| Work item |
Retype the records below exactly as they stand, but with no images.
______________________________
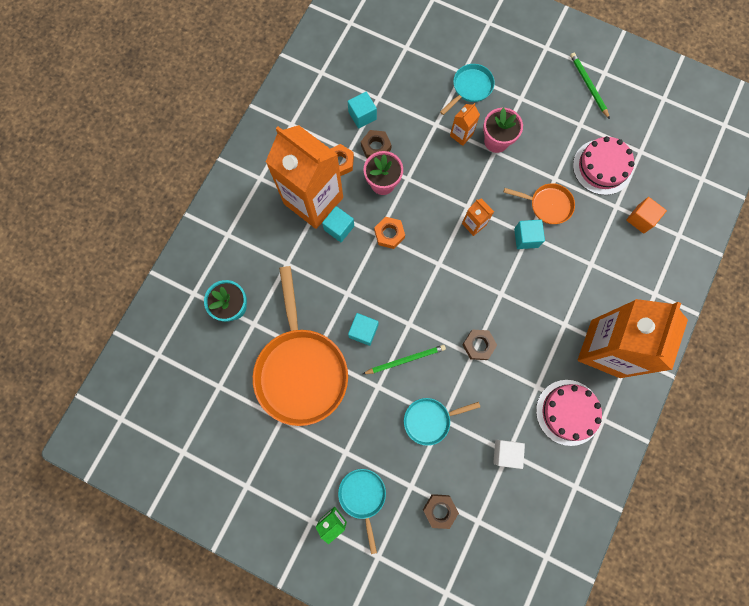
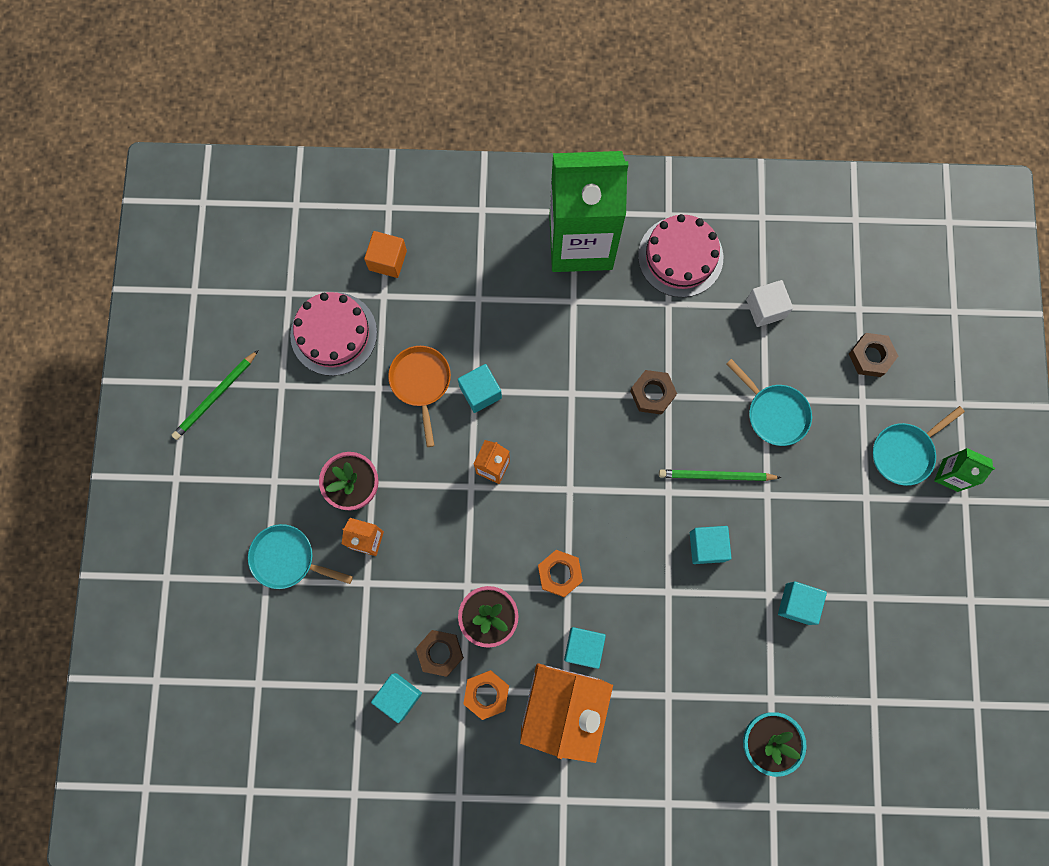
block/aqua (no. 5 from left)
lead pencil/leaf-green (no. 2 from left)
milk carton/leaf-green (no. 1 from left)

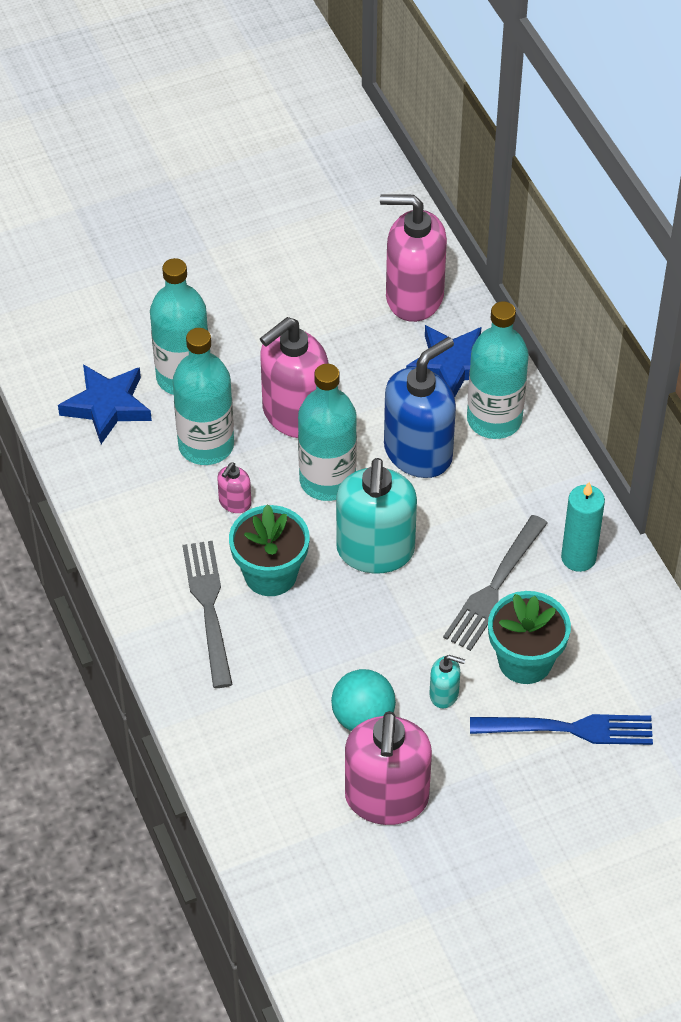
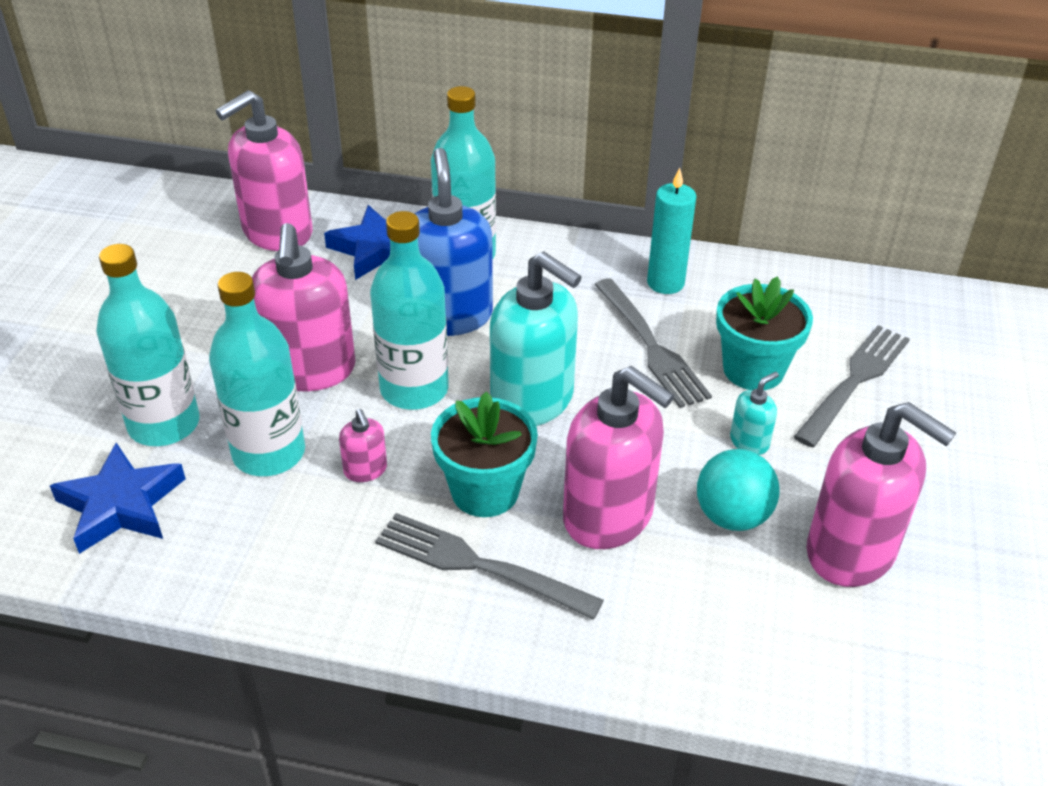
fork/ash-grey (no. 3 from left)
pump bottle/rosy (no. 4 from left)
______________________________
| Answer |
block/aqua (no. 5 from left)
lead pencil/leaf-green (no. 2 from left)
milk carton/leaf-green (no. 1 from left)

fork/ash-grey (no. 3 from left)
pump bottle/rosy (no. 4 from left)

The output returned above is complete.